[WHAT YOU WILL DO]:
Below is some data. Retype exactly the lines starting at the one with "orange fork [394,154,485,206]" and ending at the one with "yellow banana [157,268,211,330]".

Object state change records
•••••
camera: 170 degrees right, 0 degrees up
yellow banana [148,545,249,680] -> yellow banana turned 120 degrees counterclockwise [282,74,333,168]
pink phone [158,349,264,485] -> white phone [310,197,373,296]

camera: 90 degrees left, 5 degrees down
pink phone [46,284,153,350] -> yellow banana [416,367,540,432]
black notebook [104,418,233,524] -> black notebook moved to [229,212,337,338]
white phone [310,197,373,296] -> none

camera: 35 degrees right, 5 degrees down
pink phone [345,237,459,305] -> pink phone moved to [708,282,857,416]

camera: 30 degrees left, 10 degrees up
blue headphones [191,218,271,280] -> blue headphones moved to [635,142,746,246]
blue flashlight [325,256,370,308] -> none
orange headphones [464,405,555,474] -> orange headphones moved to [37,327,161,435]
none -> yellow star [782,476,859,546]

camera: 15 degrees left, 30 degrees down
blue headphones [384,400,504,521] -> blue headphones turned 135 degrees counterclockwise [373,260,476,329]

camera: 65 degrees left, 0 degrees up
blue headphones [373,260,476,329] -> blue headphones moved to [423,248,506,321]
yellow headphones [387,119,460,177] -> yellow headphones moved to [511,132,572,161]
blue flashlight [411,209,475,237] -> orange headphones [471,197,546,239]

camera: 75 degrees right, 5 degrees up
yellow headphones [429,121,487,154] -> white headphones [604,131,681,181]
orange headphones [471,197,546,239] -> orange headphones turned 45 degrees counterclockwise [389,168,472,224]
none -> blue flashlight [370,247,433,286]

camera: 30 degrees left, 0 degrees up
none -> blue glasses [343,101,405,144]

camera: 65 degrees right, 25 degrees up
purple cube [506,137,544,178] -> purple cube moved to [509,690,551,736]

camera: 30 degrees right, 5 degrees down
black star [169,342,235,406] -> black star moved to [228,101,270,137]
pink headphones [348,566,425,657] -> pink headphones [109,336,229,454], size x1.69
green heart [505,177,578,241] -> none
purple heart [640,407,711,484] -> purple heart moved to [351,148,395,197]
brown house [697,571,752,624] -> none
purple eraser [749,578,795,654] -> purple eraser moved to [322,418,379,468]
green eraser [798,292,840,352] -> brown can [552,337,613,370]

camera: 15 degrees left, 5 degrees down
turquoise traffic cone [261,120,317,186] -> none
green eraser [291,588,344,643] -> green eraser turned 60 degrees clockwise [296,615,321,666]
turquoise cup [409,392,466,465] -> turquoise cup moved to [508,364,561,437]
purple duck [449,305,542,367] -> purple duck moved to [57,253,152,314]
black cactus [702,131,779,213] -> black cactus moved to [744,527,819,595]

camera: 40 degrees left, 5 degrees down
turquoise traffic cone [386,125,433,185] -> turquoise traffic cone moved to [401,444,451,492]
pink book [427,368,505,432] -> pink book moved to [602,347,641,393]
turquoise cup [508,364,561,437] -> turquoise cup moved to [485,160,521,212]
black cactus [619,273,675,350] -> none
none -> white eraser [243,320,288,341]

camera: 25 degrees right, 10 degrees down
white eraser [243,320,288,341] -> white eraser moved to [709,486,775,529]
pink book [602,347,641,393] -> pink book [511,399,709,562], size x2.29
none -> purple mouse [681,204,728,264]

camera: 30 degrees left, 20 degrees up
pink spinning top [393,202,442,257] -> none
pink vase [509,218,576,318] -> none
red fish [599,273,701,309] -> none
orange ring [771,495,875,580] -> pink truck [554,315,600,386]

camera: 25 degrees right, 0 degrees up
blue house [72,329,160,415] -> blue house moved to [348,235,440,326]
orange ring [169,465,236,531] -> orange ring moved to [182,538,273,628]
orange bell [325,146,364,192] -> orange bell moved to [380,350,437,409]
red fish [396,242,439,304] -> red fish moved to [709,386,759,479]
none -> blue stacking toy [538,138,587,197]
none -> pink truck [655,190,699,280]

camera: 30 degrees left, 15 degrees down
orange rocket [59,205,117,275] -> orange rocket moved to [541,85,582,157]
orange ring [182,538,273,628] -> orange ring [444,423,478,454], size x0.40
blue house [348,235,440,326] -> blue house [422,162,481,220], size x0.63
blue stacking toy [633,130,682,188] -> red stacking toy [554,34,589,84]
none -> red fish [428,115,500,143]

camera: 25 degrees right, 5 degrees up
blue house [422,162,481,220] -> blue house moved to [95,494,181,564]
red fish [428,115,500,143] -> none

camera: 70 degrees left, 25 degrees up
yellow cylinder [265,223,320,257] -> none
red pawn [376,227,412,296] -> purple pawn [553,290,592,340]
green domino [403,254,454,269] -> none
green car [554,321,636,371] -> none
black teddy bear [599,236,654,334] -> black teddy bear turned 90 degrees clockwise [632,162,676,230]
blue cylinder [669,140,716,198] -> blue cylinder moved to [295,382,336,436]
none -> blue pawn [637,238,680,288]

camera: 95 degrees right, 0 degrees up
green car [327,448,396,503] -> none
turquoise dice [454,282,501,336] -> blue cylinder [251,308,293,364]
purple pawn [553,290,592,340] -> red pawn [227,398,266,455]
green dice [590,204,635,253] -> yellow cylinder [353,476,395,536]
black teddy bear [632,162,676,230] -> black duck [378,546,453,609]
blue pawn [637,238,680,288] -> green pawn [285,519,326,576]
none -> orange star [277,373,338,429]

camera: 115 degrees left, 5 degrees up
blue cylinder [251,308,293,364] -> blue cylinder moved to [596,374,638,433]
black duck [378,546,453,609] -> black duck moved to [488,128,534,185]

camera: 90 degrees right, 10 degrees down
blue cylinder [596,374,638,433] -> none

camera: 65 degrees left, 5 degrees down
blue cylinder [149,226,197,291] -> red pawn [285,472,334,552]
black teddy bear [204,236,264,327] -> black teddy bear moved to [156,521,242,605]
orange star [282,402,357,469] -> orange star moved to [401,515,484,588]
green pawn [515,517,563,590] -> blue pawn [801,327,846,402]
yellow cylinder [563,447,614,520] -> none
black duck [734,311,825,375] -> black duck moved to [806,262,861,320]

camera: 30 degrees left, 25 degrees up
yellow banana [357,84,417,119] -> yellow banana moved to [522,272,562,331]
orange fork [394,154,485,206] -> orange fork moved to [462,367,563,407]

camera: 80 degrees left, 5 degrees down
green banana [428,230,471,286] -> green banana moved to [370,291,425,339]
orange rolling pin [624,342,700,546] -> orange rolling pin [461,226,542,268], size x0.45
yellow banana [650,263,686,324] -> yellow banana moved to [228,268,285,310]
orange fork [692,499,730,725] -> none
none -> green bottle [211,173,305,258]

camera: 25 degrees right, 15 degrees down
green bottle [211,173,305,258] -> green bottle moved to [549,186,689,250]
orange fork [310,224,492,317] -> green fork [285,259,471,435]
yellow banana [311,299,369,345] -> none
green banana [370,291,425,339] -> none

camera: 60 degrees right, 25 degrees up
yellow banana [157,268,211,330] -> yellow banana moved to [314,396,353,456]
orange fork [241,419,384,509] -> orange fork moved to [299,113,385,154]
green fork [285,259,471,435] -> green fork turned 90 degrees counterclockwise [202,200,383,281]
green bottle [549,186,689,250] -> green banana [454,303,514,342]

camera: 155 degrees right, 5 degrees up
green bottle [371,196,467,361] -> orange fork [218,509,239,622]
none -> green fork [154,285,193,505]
•••••
[WRITTEN RESPONSE]:
orange fork [394,154,485,206] -> orange fork moved to [462,367,563,407]

camera: 80 degrees left, 5 degrees down
green banana [428,230,471,286] -> green banana moved to [370,291,425,339]
orange rolling pin [624,342,700,546] -> orange rolling pin [461,226,542,268], size x0.45
yellow banana [650,263,686,324] -> yellow banana moved to [228,268,285,310]
orange fork [692,499,730,725] -> none
none -> green bottle [211,173,305,258]

camera: 25 degrees right, 15 degrees down
green bottle [211,173,305,258] -> green bottle moved to [549,186,689,250]
orange fork [310,224,492,317] -> green fork [285,259,471,435]
yellow banana [311,299,369,345] -> none
green banana [370,291,425,339] -> none

camera: 60 degrees right, 25 degrees up
yellow banana [157,268,211,330] -> yellow banana moved to [314,396,353,456]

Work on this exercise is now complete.